— Provided entries —
++++++++

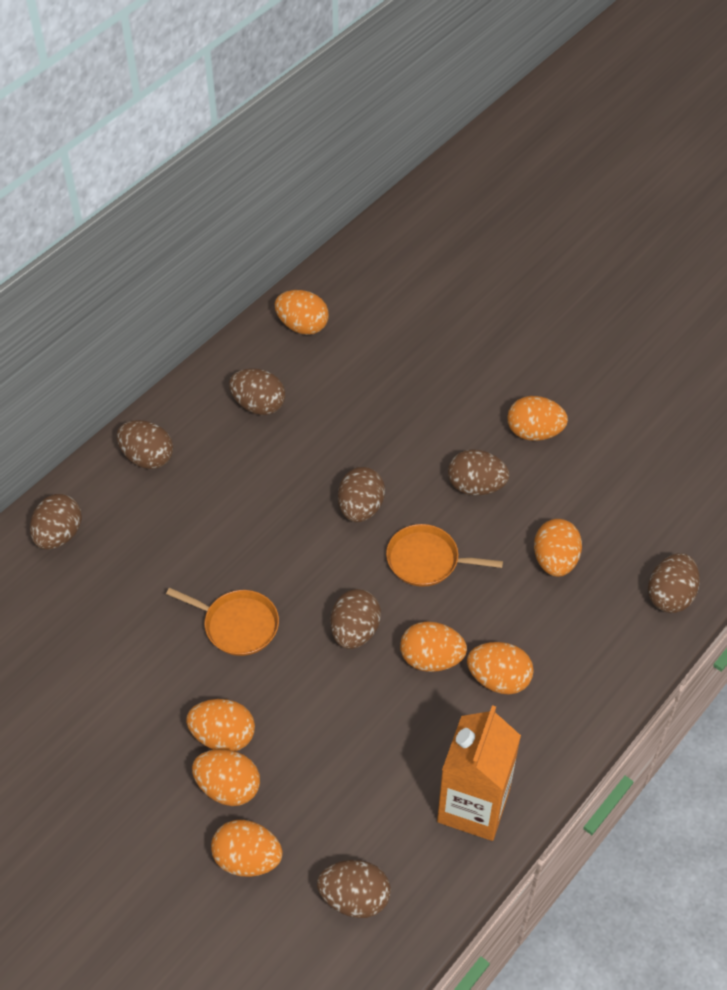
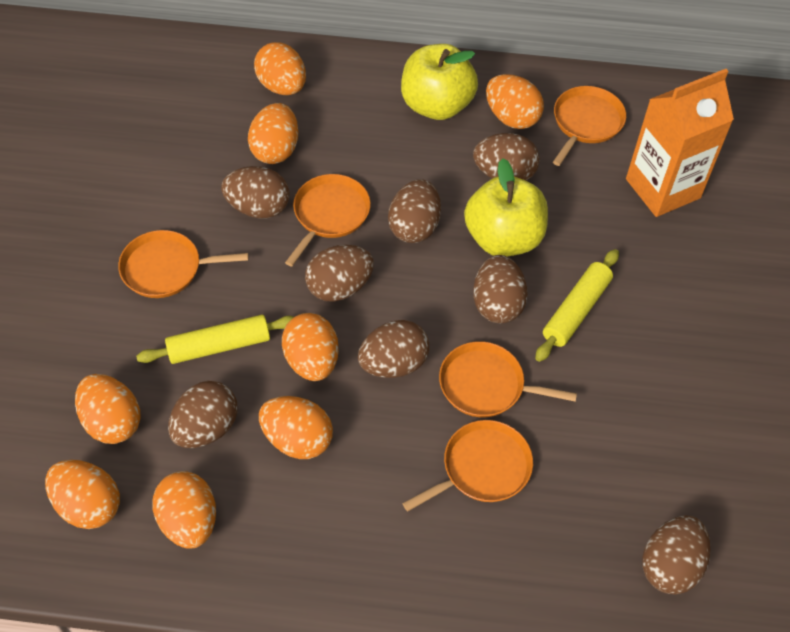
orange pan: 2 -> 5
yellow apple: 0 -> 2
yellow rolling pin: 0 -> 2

++++++++

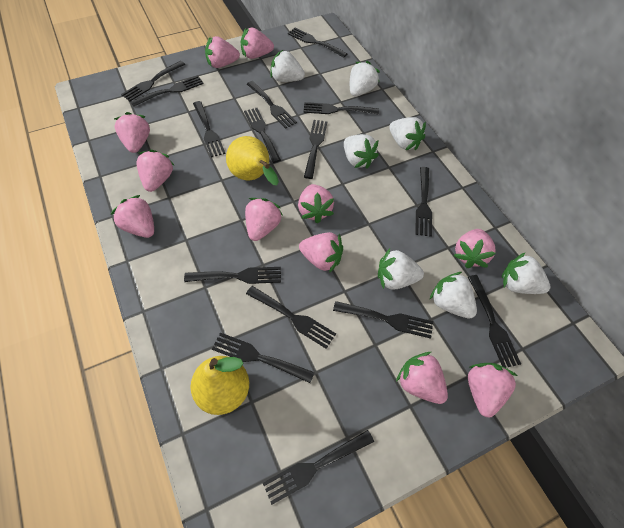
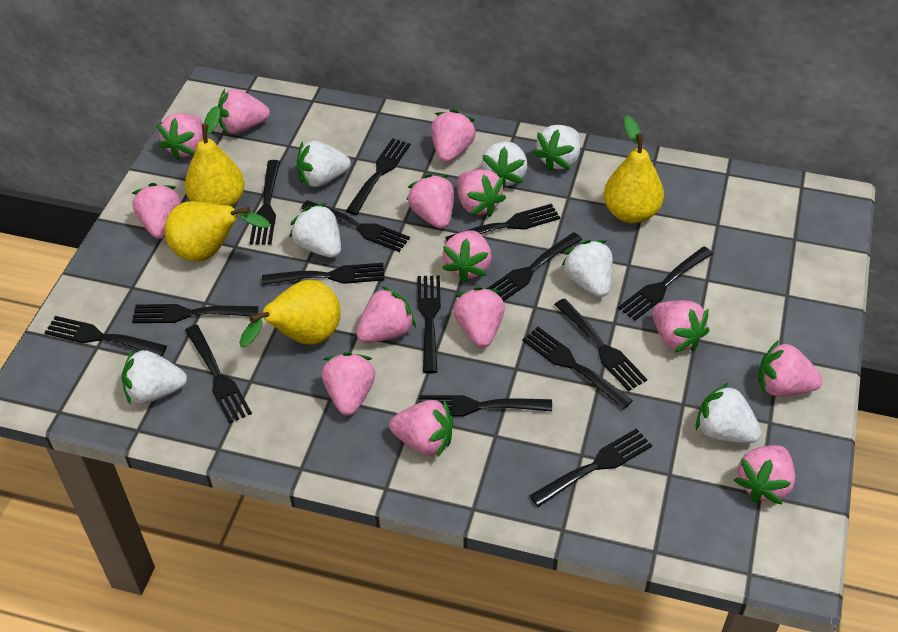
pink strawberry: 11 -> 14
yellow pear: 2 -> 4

++++++++

— What needs to be done —
Gather each line in the entries above where the string "yellow" is found.

— Result of this task —
yellow apple: 0 -> 2
yellow rolling pin: 0 -> 2
yellow pear: 2 -> 4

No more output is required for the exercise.